**Description of the task:** Look through the entries that follow and return each line that has the string "green".

**Records for the exercise:**
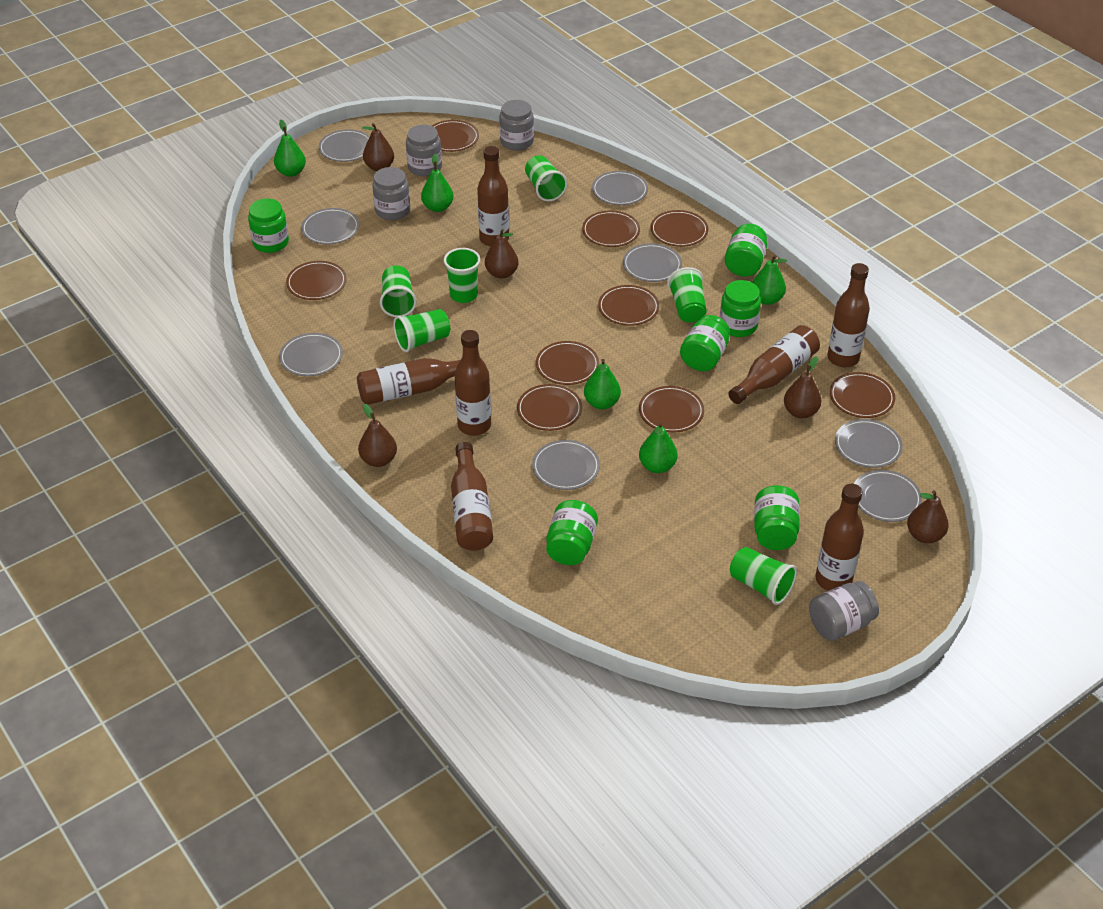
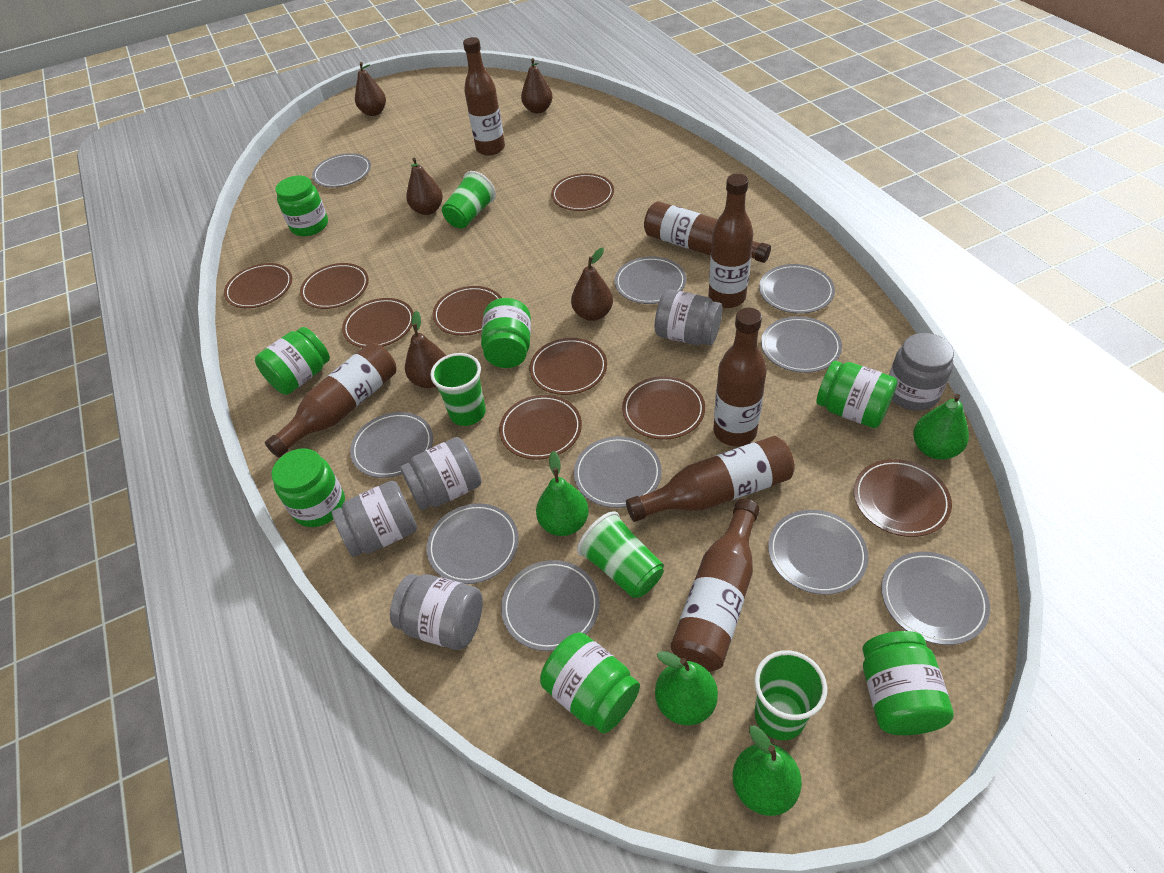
green cup: 6 -> 4
green jar: 6 -> 7
green pear: 5 -> 4
grey jar: 4 -> 5
grey plate: 8 -> 10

**Written reply:**
green cup: 6 -> 4
green jar: 6 -> 7
green pear: 5 -> 4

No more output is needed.